**WHAT YOU NEED TO DO**
The expected output is the full set of entries, printed exactly, without pictures.

Data records:
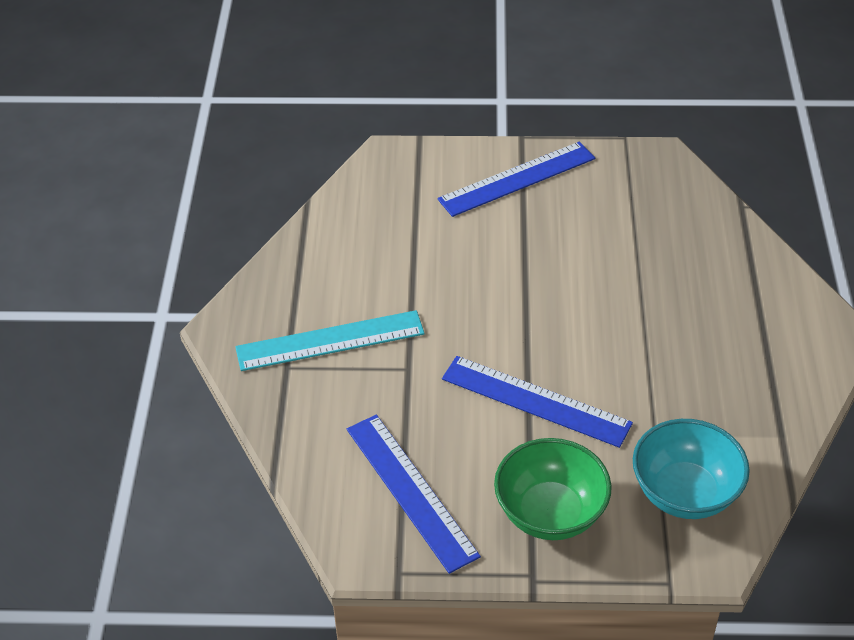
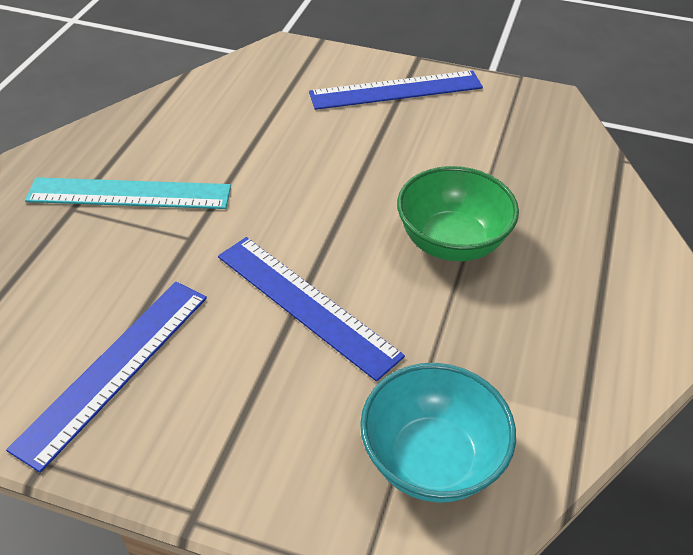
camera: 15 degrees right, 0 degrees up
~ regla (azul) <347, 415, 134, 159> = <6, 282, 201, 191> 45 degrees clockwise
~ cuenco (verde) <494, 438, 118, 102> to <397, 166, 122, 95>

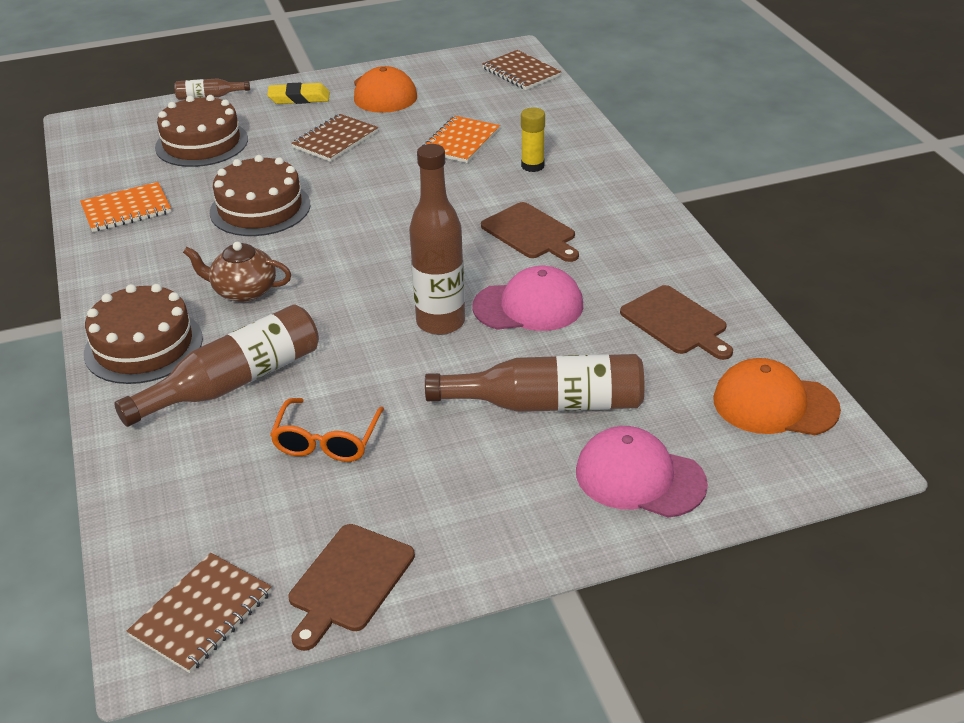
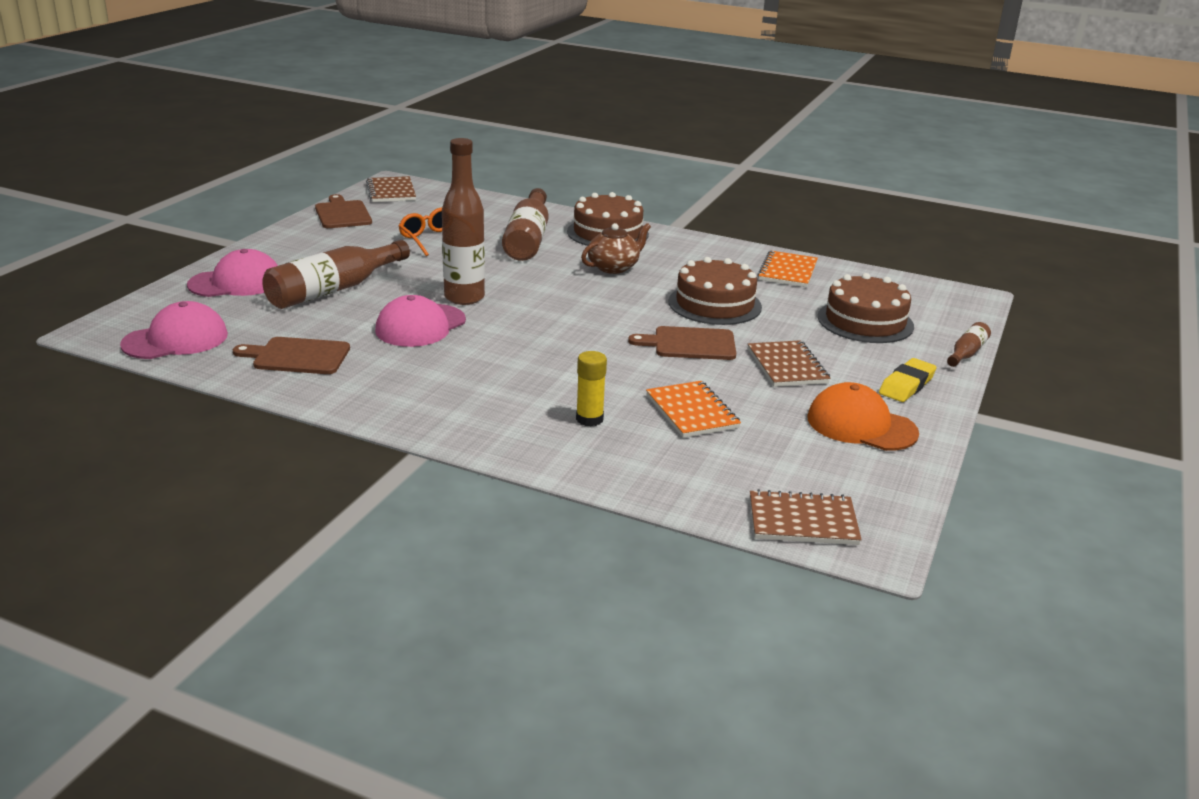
camera: 130 degrees right, 10 degrees down
~ tabla de cortar (marrón) <481, 202, 98, 60> to <628, 326, 108, 34>
~ gorra (naranja) <713, 358, 128, 77> to gorra (rosa) <120, 301, 108, 58>

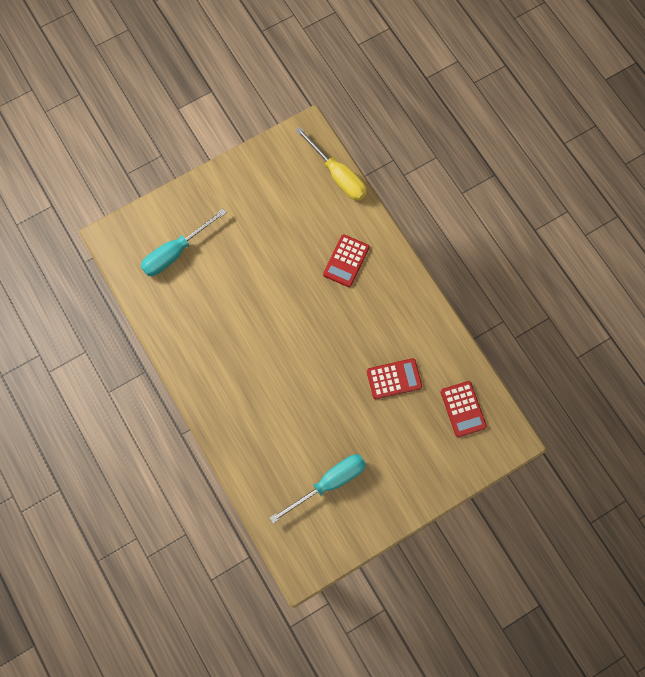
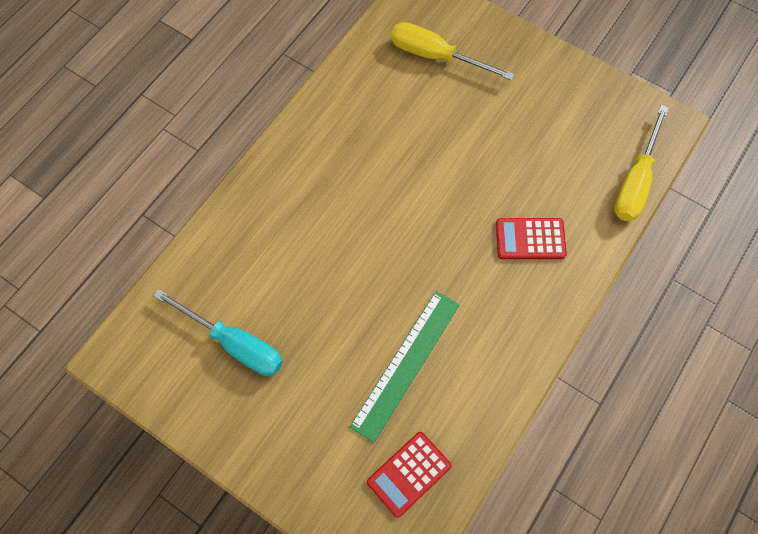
camera: 65 degrees right, 5 degrees down
~ destornillador (turquesa) <141, 209, 86, 67> to destornillador (amarillo) <391, 22, 123, 58>
~ calculadora (rojo) <367, 358, 55, 41> to regla (verde) <350, 291, 110, 152>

**REPLY TO THE TASK**
camera: 15 degrees right, 0 degrees up
~ regla (azul) <347, 415, 134, 159> = <6, 282, 201, 191> 45 degrees clockwise
~ cuenco (verde) <494, 438, 118, 102> to <397, 166, 122, 95>

camera: 130 degrees right, 10 degrees down
~ tabla de cortar (marrón) <481, 202, 98, 60> to <628, 326, 108, 34>
~ gorra (naranja) <713, 358, 128, 77> to gorra (rosa) <120, 301, 108, 58>

camera: 65 degrees right, 5 degrees down
~ destornillador (turquesa) <141, 209, 86, 67> to destornillador (amarillo) <391, 22, 123, 58>
~ calculadora (rojo) <367, 358, 55, 41> to regla (verde) <350, 291, 110, 152>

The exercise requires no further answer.